- [ACTIVITY]: Look below for the line containing "brown round brick A1" and the line containing "brown plate E6:E8"; repeat exactly those two lines and all lines between them, and nothing else.

- [SOURCE RECORDS]:
==*==
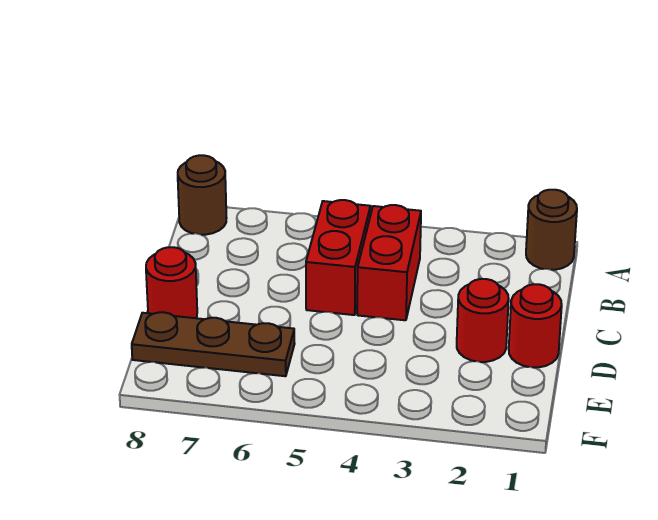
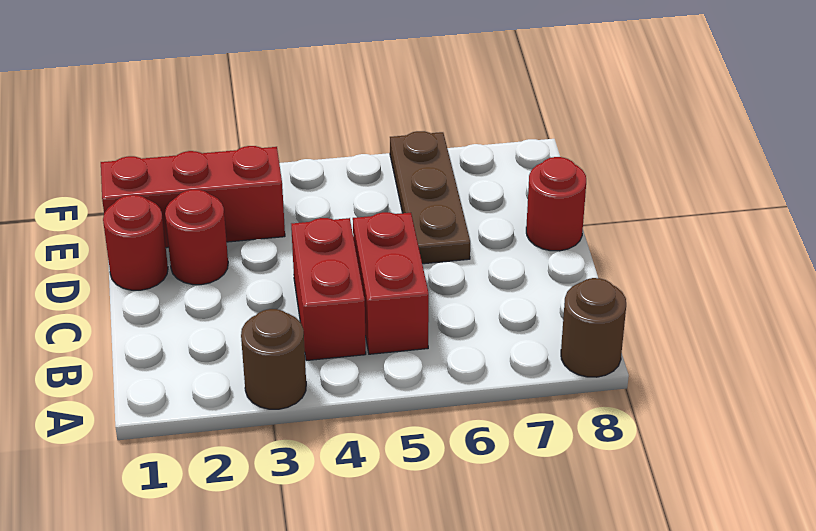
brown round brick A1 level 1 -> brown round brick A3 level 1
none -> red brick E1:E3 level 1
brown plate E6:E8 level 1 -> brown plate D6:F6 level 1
==*==
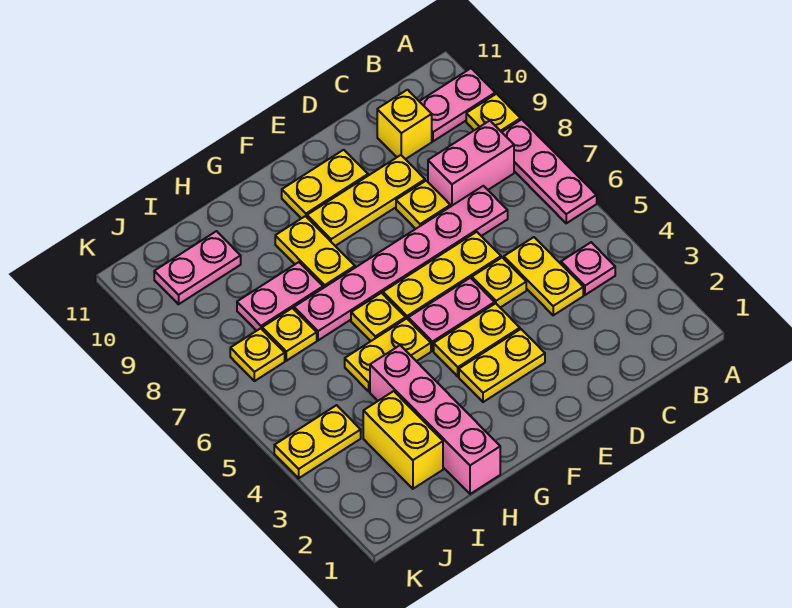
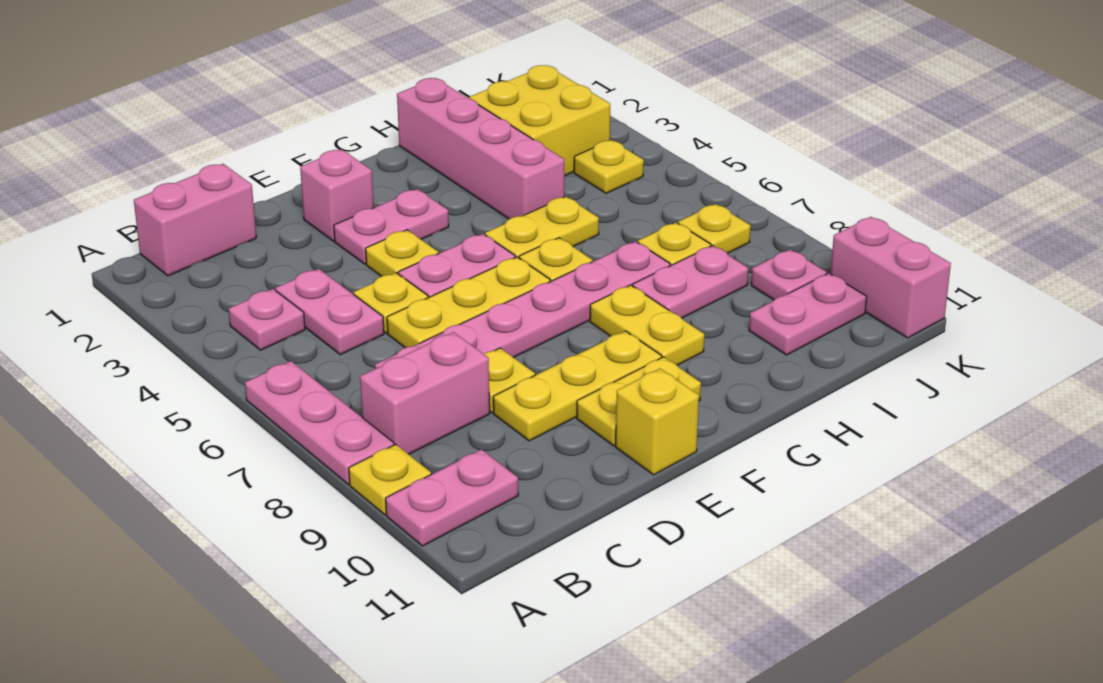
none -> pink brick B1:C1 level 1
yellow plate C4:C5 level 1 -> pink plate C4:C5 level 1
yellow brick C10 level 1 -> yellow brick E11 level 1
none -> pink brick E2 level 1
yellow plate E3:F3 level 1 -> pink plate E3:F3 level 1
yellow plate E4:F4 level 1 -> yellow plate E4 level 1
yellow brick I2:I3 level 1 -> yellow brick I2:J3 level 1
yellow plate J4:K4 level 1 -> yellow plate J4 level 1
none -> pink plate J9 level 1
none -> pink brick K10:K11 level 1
==*==
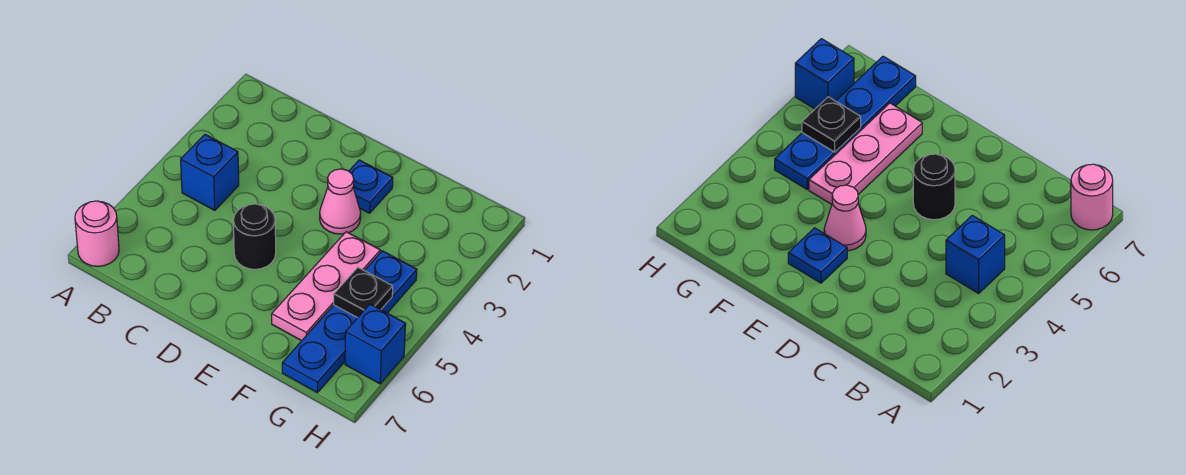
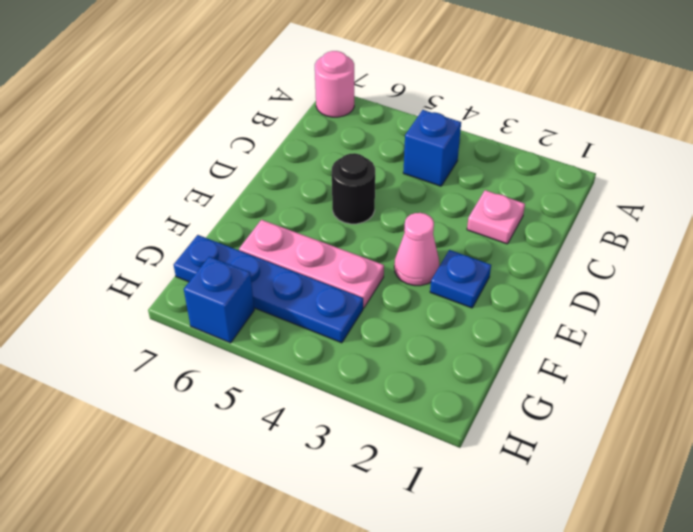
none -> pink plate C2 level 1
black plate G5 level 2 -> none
==*==
- [REPLY TO THE EXERCISE]:
brown round brick A1 level 1 -> brown round brick A3 level 1
none -> red brick E1:E3 level 1
brown plate E6:E8 level 1 -> brown plate D6:F6 level 1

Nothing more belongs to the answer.